(WORK INSTRUCTIONS)
Count the lines in the items below that contain the string "major", treating uppercase and lowercase letters as different. Reply with the number alone.

——

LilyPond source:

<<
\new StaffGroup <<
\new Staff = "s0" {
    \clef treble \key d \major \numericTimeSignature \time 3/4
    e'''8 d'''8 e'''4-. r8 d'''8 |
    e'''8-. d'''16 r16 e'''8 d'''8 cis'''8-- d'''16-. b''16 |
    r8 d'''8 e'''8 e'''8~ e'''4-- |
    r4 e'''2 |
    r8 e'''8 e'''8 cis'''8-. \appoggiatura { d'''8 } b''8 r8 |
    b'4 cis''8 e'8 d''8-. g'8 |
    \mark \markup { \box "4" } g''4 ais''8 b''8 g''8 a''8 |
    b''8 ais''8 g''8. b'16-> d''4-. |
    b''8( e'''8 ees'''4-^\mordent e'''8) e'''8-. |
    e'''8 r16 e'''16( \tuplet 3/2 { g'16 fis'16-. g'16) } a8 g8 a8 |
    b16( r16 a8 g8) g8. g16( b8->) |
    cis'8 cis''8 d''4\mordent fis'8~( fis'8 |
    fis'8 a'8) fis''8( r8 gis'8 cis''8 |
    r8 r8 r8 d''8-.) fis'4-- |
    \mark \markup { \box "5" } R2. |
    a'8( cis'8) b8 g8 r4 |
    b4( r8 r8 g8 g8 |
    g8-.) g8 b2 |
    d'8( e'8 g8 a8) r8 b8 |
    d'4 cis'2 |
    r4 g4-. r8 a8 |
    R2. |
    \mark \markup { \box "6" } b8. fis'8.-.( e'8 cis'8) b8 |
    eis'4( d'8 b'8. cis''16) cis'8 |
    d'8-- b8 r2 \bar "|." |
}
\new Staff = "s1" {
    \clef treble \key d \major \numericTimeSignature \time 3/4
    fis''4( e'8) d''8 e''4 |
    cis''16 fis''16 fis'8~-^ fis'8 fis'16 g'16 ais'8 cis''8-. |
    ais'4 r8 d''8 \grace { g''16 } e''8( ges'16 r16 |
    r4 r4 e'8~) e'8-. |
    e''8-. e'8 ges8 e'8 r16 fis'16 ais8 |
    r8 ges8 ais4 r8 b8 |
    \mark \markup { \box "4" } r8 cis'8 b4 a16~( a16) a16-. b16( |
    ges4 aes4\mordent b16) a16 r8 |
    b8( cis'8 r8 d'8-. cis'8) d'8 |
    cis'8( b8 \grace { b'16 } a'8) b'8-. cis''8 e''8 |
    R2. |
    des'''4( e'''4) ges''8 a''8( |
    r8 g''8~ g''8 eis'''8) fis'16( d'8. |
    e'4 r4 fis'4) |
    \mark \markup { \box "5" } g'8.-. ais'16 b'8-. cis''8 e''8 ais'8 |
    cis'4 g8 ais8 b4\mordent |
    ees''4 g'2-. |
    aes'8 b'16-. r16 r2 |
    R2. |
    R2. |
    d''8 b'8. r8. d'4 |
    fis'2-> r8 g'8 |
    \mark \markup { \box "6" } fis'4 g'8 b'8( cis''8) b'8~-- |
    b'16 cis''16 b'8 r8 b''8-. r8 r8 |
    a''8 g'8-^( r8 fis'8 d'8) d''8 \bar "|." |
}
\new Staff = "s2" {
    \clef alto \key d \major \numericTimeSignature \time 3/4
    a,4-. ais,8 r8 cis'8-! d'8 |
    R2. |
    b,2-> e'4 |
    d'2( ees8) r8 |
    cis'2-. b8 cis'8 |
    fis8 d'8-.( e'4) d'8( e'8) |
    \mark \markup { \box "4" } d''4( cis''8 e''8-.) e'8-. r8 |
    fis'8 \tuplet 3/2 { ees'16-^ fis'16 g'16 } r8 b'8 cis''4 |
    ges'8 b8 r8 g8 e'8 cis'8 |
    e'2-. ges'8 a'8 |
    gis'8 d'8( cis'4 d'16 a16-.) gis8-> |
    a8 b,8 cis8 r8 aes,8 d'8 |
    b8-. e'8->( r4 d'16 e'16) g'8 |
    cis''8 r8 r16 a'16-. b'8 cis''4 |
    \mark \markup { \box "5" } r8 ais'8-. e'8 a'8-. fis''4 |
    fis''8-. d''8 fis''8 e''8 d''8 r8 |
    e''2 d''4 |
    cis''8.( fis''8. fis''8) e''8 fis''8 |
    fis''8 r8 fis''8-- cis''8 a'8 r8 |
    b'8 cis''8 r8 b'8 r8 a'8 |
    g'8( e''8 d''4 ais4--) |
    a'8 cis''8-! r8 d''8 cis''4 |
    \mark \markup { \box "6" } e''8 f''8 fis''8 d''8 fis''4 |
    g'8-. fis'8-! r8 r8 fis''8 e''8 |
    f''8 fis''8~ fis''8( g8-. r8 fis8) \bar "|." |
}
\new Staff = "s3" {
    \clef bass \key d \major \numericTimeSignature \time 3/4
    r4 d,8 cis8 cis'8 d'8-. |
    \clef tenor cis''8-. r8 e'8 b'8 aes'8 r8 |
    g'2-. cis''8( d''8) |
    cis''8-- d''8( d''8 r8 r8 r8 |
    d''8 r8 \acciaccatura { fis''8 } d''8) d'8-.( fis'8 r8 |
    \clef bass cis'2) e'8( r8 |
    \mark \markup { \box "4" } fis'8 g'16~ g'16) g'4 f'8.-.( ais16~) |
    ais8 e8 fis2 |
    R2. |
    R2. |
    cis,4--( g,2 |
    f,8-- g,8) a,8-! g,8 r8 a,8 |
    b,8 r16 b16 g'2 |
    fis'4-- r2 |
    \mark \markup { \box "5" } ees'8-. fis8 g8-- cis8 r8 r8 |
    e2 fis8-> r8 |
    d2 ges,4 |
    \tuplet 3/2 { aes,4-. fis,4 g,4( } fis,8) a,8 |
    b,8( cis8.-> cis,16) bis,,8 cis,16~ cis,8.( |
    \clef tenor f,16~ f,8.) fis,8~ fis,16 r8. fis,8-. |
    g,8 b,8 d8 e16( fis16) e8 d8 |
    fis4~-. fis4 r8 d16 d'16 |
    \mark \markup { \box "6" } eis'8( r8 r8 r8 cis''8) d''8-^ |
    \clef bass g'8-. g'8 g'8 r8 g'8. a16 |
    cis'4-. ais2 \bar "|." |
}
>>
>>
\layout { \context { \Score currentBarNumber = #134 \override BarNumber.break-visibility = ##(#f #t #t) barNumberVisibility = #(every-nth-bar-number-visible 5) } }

——

(FULL RESPONSE)
4